WHAT YOU SHOULD DO :: After locating the line with "gray square: (384, 244)" below, output it and each following line exactly, stopping after the line with "pink line: (120, 30) -> (129, 44), moved". No pictures.

┄┄┄┄┄┄┄┄┄┄┄┄┄┄┄┄┄┄┄┄

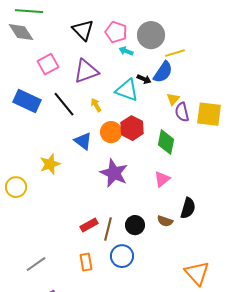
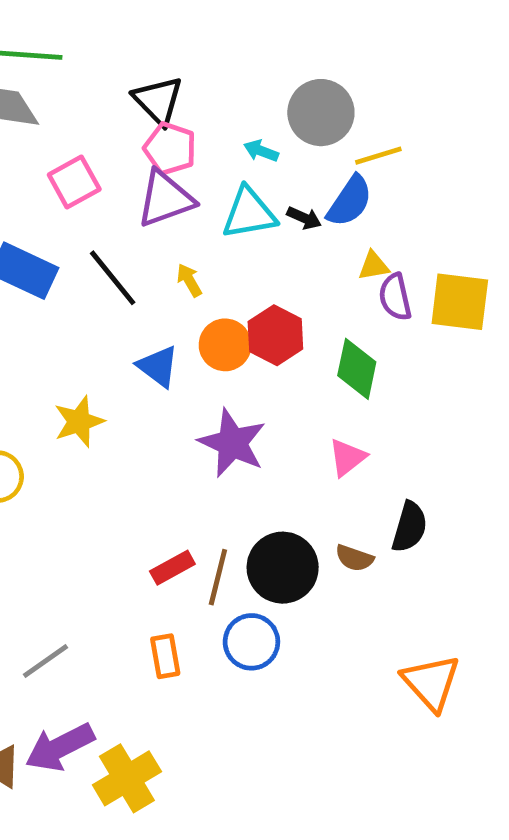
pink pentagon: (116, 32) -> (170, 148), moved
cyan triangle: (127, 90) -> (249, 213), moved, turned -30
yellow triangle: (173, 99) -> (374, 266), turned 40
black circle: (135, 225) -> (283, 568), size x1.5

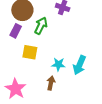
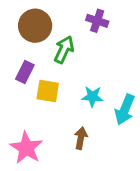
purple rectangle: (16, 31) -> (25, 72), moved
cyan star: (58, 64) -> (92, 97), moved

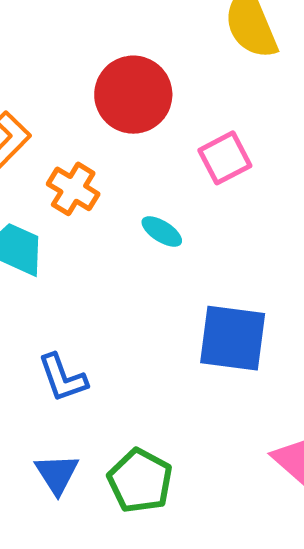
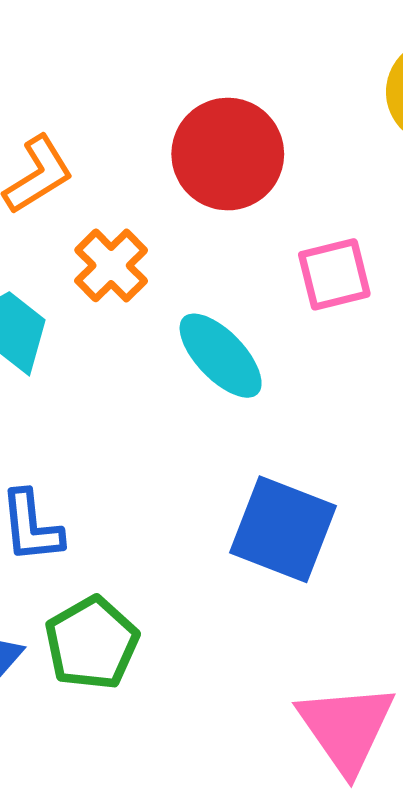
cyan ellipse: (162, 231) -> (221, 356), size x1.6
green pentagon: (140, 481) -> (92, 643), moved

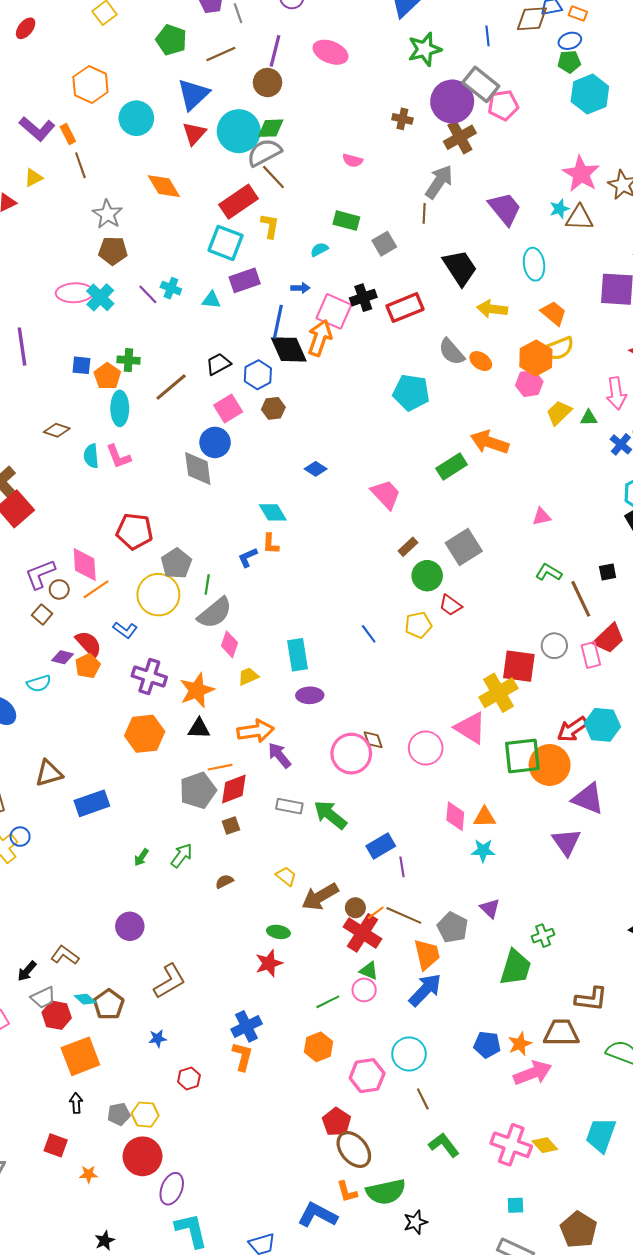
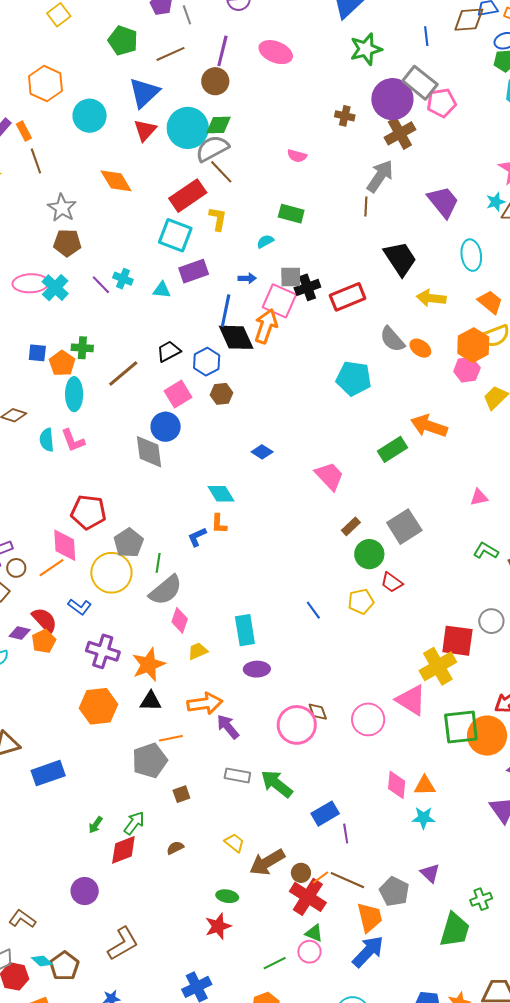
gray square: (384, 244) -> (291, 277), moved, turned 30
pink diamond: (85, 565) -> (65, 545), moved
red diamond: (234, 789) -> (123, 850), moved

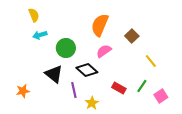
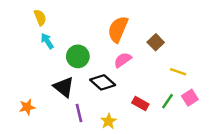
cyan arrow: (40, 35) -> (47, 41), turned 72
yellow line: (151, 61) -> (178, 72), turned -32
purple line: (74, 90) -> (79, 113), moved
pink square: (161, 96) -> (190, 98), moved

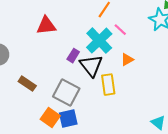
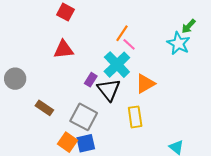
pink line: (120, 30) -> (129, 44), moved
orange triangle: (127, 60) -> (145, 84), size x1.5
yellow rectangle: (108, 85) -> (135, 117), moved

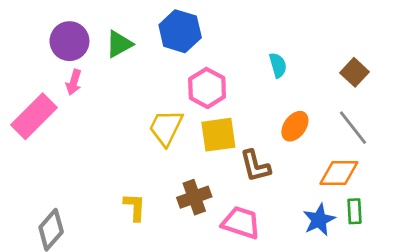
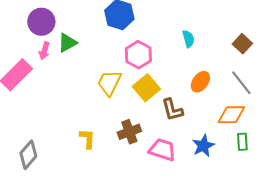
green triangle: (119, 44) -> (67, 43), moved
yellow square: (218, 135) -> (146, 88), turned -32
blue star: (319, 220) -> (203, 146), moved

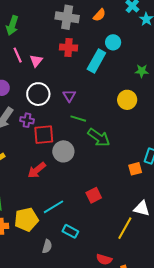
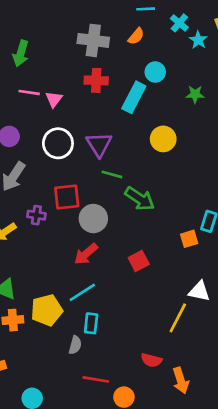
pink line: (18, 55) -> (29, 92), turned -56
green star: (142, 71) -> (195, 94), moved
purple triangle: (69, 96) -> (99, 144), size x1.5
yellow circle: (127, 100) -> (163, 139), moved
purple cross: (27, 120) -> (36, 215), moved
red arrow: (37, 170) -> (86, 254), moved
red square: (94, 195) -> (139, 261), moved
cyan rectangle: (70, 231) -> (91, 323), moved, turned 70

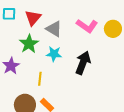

┄┄┄┄┄┄┄┄┄┄┄┄┄┄┄┄┄┄┄┄

RESULT BELOW ::
gray square: (384, 244) -> (291, 277), moved, turned 30
pink diamond: (85, 565) -> (65, 545), moved
red diamond: (234, 789) -> (123, 850), moved

cyan arrow: (40, 35) -> (47, 41), turned 72
yellow line: (151, 61) -> (178, 72), turned -32
purple line: (74, 90) -> (79, 113), moved
pink square: (161, 96) -> (190, 98), moved

pink line: (120, 30) -> (129, 44), moved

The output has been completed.